→ Problem to solve: Taking the line that contains "(405, 128) = (215, 216): red" as the first, copy each line exactly up to and including the last line below.

━━━ Extracted material

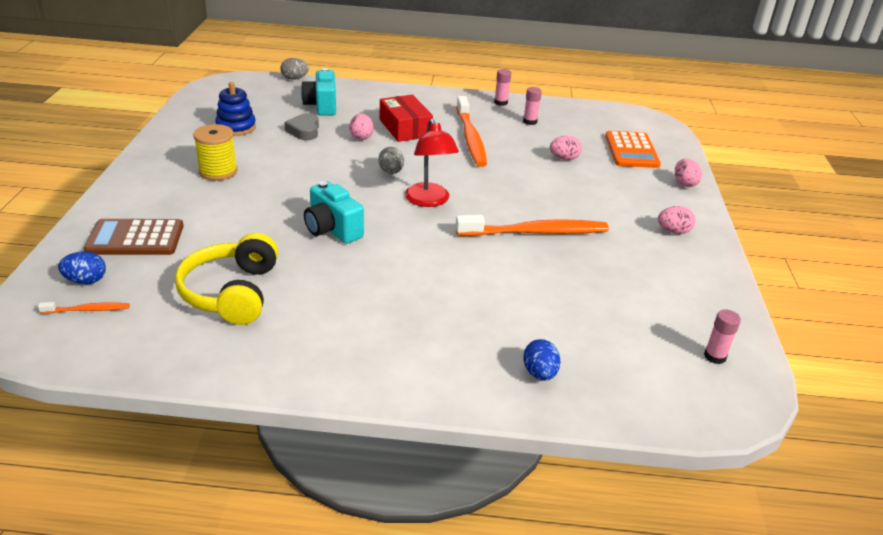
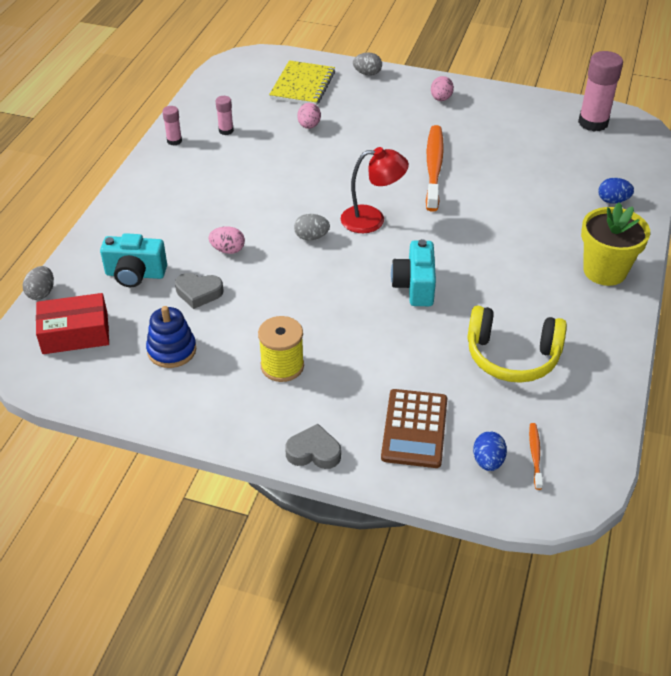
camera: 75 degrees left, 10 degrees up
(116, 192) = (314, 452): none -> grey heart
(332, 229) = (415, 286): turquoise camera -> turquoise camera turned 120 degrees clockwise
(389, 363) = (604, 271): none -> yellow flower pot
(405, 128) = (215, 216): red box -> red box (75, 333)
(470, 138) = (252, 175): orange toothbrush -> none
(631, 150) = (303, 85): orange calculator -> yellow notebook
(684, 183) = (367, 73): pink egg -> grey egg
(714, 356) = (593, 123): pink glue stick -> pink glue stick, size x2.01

━━━━━━

→ Solution:
(405, 128) = (215, 216): red box -> red box (75, 333)
(470, 138) = (252, 175): orange toothbrush -> none
(631, 150) = (303, 85): orange calculator -> yellow notebook
(684, 183) = (367, 73): pink egg -> grey egg
(714, 356) = (593, 123): pink glue stick -> pink glue stick, size x2.01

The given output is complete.